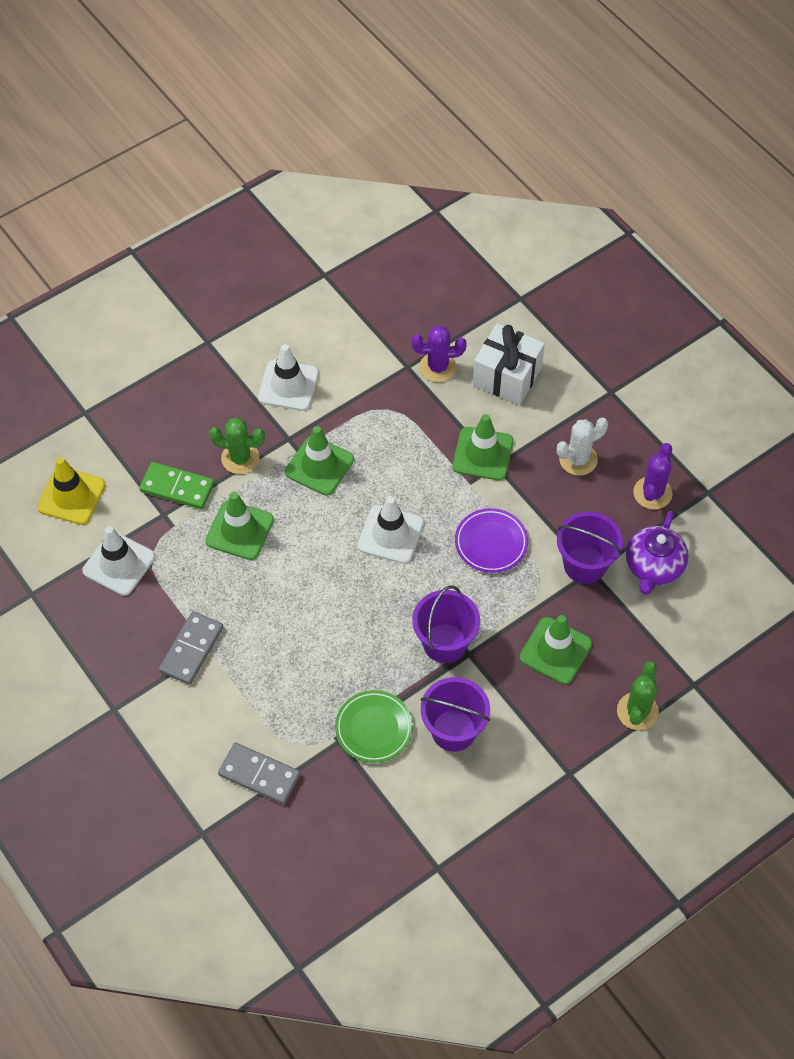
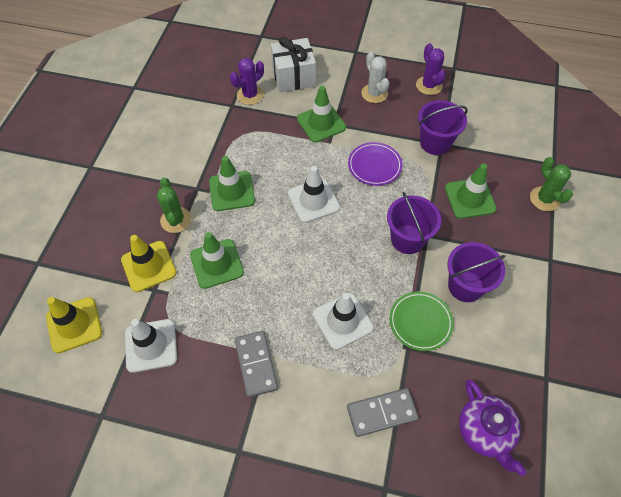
camera: 40 degrees left, 0 degrees up
green domino [139,462,215,509] -> yellow traffic cone [121,235,176,292]
green cactus [209,418,265,474] -> green cactus turned 75 degrees counterclockwise [157,178,191,233]
white traffic cone [258,344,319,411] -> white traffic cone moved to [313,293,374,350]
white cactus [557,418,608,476] -> white cactus turned 45 degrees counterclockwise [361,52,389,103]
purple teapot [626,511,688,595] -> purple teapot moved to [459,380,527,476]

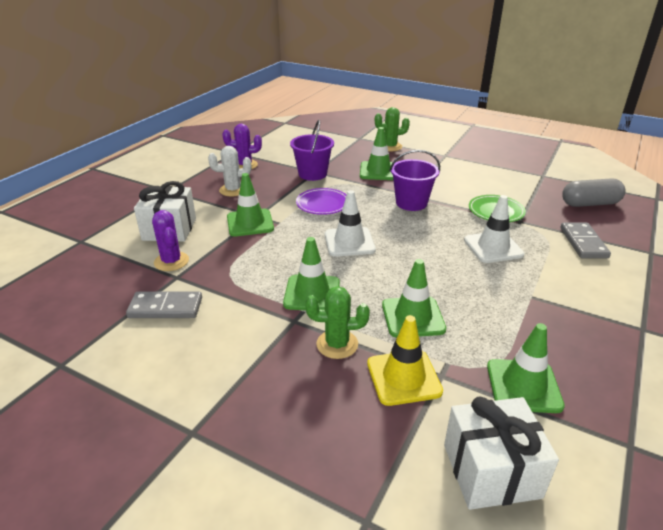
camera: 75 degrees left, 25 degrees down
yellow traffic cone [46,297,102,353] -> white gift [444,396,559,510]
white traffic cone [125,319,177,373] -> green traffic cone [487,323,565,413]
grey domino [235,331,278,398] -> grey domino moved to [126,291,202,318]
purple bucket [447,242,506,302] -> none
purple teapot [459,380,527,476] -> grey capsule [562,179,625,207]

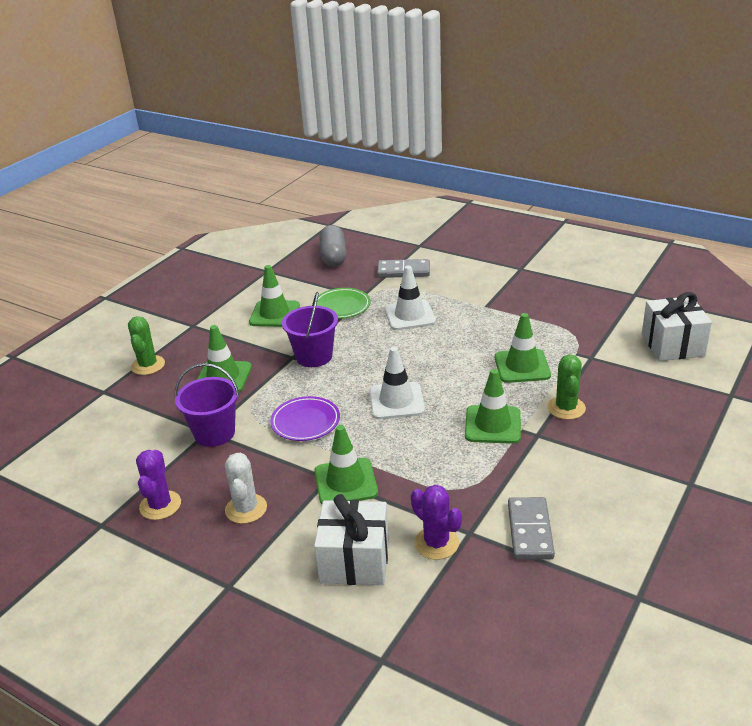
camera: 85 degrees left, 0 degrees up
purple cactus [152,210,189,271] -> purple cactus turned 75 degrees clockwise [411,485,462,560]
yellow traffic cone [367,315,443,406] -> none
green traffic cone [487,323,565,413] -> green traffic cone moved to [249,265,300,327]

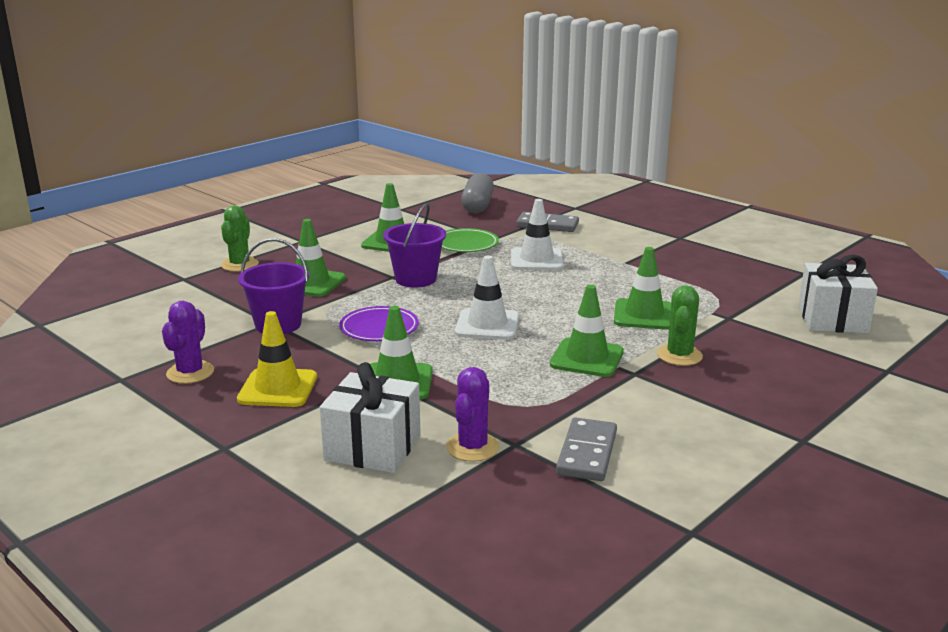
camera: 10 degrees right, 10 degrees down
white cactus [225,453,267,524] -> yellow traffic cone [237,311,317,407]
purple cactus [411,485,462,560] -> purple cactus turned 45 degrees clockwise [446,367,499,462]

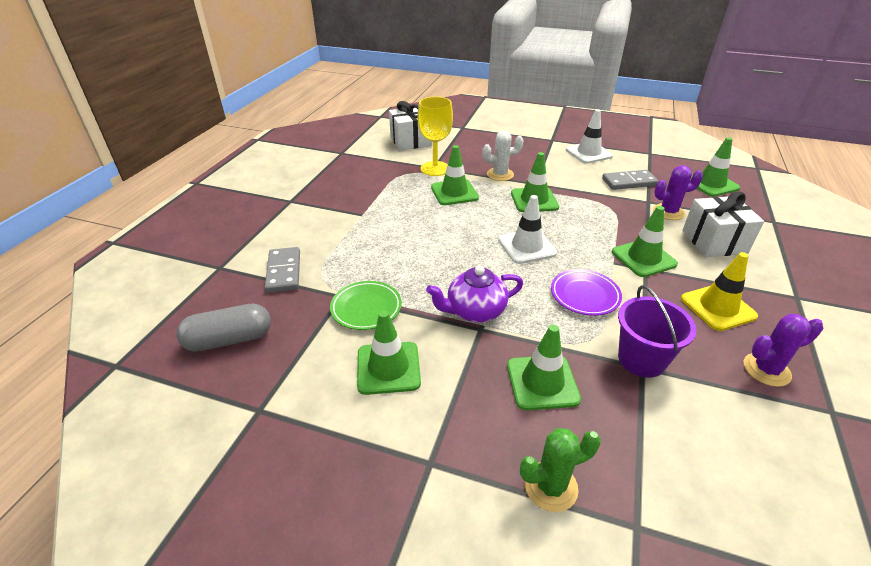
camera: 115 degrees left, 15 degrees up
purple bucket [383,203,446,287] -> purple teapot [426,266,523,323]
white traffic cone [511,199,564,270] -> white traffic cone moved to [566,109,613,163]
green cactus [657,285,703,366] -> white cactus [482,131,523,181]
none -> yellow goblet [418,97,453,176]
none -> green traffic cone [690,137,740,197]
·····
> [Problem]
Print exactly the lines that run from the line containing "none -> yellow goblet [418,97,453,176]" to the end of the data, both ends included.

> [Reply to the task]
none -> yellow goblet [418,97,453,176]
none -> green traffic cone [690,137,740,197]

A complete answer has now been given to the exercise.